Provided entries -

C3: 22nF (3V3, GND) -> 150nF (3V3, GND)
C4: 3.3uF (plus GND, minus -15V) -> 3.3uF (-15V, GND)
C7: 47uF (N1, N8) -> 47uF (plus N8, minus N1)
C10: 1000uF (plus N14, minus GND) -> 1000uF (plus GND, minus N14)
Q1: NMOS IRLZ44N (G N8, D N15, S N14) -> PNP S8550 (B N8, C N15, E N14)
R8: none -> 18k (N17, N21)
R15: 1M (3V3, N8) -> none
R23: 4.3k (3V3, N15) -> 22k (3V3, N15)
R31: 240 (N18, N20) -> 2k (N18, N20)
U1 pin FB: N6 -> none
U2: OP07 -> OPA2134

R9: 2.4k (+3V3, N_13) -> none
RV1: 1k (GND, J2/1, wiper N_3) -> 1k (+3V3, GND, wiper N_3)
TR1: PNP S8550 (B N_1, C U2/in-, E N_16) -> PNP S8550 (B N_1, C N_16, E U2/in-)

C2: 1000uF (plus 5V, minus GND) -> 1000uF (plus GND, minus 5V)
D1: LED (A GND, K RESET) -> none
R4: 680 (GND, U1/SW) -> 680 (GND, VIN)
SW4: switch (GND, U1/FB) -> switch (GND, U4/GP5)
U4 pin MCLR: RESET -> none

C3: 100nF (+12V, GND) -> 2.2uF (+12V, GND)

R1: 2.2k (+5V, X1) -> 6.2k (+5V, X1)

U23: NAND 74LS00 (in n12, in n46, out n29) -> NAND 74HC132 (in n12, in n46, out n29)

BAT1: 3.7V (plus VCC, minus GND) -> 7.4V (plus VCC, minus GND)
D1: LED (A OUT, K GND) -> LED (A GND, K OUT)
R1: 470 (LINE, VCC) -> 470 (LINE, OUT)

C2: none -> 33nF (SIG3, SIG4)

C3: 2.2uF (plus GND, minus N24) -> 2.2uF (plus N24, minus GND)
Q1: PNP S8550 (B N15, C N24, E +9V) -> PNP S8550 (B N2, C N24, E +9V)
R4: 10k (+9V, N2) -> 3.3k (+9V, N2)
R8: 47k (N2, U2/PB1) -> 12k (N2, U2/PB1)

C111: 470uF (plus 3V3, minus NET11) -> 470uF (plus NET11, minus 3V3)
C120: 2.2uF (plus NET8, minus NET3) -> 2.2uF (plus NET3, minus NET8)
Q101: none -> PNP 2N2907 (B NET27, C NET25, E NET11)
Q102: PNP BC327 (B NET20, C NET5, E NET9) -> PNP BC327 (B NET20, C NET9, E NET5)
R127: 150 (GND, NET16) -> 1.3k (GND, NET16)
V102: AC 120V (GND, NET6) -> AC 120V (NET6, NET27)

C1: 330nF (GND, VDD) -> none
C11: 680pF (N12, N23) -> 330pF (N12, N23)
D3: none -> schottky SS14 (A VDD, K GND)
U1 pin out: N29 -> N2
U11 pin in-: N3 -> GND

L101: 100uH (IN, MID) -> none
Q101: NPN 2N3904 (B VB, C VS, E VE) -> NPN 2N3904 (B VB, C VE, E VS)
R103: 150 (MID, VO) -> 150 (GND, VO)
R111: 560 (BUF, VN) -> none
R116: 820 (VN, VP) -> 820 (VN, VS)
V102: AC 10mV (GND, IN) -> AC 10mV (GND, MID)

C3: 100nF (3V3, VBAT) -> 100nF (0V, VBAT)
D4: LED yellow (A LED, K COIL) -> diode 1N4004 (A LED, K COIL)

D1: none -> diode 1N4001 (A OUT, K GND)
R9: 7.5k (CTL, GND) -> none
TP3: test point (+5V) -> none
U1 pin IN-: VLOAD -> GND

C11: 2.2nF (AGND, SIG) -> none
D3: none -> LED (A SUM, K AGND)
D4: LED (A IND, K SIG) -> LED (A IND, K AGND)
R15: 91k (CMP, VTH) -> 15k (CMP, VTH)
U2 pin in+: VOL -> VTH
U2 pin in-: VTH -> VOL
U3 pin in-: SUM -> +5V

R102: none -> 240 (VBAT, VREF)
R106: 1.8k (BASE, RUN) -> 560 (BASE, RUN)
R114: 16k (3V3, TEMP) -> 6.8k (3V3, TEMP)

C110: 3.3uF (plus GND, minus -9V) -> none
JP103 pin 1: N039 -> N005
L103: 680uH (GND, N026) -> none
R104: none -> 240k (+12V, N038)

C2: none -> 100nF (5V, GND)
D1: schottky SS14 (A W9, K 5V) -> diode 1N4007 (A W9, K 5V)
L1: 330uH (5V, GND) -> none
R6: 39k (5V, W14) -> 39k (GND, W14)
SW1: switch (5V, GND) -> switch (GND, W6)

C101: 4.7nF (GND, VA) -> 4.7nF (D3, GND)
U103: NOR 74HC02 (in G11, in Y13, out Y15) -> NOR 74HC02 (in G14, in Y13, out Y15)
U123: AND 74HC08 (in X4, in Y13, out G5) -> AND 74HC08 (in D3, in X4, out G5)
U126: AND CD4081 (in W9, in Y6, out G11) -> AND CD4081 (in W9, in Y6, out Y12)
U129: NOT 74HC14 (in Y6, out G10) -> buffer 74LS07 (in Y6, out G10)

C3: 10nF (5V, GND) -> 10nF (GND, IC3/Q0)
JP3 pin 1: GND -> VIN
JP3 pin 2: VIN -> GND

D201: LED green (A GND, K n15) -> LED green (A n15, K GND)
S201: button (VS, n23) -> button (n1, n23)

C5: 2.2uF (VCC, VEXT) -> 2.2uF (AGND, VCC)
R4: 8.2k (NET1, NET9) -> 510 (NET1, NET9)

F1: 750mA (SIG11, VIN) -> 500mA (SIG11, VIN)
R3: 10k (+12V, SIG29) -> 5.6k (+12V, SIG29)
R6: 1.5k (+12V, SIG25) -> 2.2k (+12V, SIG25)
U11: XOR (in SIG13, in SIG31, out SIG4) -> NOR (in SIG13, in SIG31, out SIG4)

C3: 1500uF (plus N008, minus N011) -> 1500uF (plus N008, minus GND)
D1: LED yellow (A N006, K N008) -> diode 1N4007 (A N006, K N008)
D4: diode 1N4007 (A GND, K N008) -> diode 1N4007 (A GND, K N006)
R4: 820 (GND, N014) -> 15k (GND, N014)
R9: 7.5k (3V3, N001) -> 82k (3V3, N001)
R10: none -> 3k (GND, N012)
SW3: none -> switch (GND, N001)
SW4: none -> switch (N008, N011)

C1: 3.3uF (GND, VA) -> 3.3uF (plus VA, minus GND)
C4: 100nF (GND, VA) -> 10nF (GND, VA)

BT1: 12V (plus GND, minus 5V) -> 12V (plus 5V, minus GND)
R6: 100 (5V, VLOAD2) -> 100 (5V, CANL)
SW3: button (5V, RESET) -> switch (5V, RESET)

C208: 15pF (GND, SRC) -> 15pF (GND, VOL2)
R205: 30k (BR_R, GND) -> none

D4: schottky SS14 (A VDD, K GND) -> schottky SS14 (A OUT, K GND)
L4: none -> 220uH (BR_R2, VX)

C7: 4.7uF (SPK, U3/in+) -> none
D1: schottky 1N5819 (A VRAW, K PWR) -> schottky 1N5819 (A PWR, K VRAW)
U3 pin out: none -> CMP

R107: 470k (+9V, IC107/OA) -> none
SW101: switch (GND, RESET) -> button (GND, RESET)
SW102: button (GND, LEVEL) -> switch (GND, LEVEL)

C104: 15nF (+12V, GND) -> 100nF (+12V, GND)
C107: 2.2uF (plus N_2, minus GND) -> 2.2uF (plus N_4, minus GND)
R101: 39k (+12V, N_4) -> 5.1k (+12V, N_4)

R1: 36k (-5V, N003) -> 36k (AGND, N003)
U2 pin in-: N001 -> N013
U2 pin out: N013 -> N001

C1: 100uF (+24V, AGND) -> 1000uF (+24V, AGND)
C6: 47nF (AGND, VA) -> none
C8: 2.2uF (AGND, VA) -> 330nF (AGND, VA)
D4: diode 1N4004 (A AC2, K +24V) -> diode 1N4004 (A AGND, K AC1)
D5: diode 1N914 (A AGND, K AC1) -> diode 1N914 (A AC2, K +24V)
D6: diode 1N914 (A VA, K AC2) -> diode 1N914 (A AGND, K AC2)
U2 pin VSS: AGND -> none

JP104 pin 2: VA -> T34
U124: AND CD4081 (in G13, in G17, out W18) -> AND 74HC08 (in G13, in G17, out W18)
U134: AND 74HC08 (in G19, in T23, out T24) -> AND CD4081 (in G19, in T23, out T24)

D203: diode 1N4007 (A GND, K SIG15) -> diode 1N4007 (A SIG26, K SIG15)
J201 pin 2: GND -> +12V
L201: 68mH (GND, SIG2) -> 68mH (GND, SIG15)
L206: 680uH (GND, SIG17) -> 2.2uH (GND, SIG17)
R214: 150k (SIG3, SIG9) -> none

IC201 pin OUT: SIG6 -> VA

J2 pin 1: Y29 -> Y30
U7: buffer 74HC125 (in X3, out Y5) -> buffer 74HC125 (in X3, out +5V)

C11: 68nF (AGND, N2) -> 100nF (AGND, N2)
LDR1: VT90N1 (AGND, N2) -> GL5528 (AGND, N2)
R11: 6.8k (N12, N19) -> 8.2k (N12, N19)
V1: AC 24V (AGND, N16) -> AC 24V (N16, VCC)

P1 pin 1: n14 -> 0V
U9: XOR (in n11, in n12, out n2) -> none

Prompt - Once the line containing "V102: AC 120V" has been written out, please stop; every line before it, back to the first line of the records above, should be given exactly.

Answer section -
C3: 22nF (3V3, GND) -> 150nF (3V3, GND)
C4: 3.3uF (plus GND, minus -15V) -> 3.3uF (-15V, GND)
C7: 47uF (N1, N8) -> 47uF (plus N8, minus N1)
C10: 1000uF (plus N14, minus GND) -> 1000uF (plus GND, minus N14)
Q1: NMOS IRLZ44N (G N8, D N15, S N14) -> PNP S8550 (B N8, C N15, E N14)
R8: none -> 18k (N17, N21)
R15: 1M (3V3, N8) -> none
R23: 4.3k (3V3, N15) -> 22k (3V3, N15)
R31: 240 (N18, N20) -> 2k (N18, N20)
U1 pin FB: N6 -> none
U2: OP07 -> OPA2134

R9: 2.4k (+3V3, N_13) -> none
RV1: 1k (GND, J2/1, wiper N_3) -> 1k (+3V3, GND, wiper N_3)
TR1: PNP S8550 (B N_1, C U2/in-, E N_16) -> PNP S8550 (B N_1, C N_16, E U2/in-)

C2: 1000uF (plus 5V, minus GND) -> 1000uF (plus GND, minus 5V)
D1: LED (A GND, K RESET) -> none
R4: 680 (GND, U1/SW) -> 680 (GND, VIN)
SW4: switch (GND, U1/FB) -> switch (GND, U4/GP5)
U4 pin MCLR: RESET -> none

C3: 100nF (+12V, GND) -> 2.2uF (+12V, GND)

R1: 2.2k (+5V, X1) -> 6.2k (+5V, X1)

U23: NAND 74LS00 (in n12, in n46, out n29) -> NAND 74HC132 (in n12, in n46, out n29)

BAT1: 3.7V (plus VCC, minus GND) -> 7.4V (plus VCC, minus GND)
D1: LED (A OUT, K GND) -> LED (A GND, K OUT)
R1: 470 (LINE, VCC) -> 470 (LINE, OUT)

C2: none -> 33nF (SIG3, SIG4)

C3: 2.2uF (plus GND, minus N24) -> 2.2uF (plus N24, minus GND)
Q1: PNP S8550 (B N15, C N24, E +9V) -> PNP S8550 (B N2, C N24, E +9V)
R4: 10k (+9V, N2) -> 3.3k (+9V, N2)
R8: 47k (N2, U2/PB1) -> 12k (N2, U2/PB1)

C111: 470uF (plus 3V3, minus NET11) -> 470uF (plus NET11, minus 3V3)
C120: 2.2uF (plus NET8, minus NET3) -> 2.2uF (plus NET3, minus NET8)
Q101: none -> PNP 2N2907 (B NET27, C NET25, E NET11)
Q102: PNP BC327 (B NET20, C NET5, E NET9) -> PNP BC327 (B NET20, C NET9, E NET5)
R127: 150 (GND, NET16) -> 1.3k (GND, NET16)
V102: AC 120V (GND, NET6) -> AC 120V (NET6, NET27)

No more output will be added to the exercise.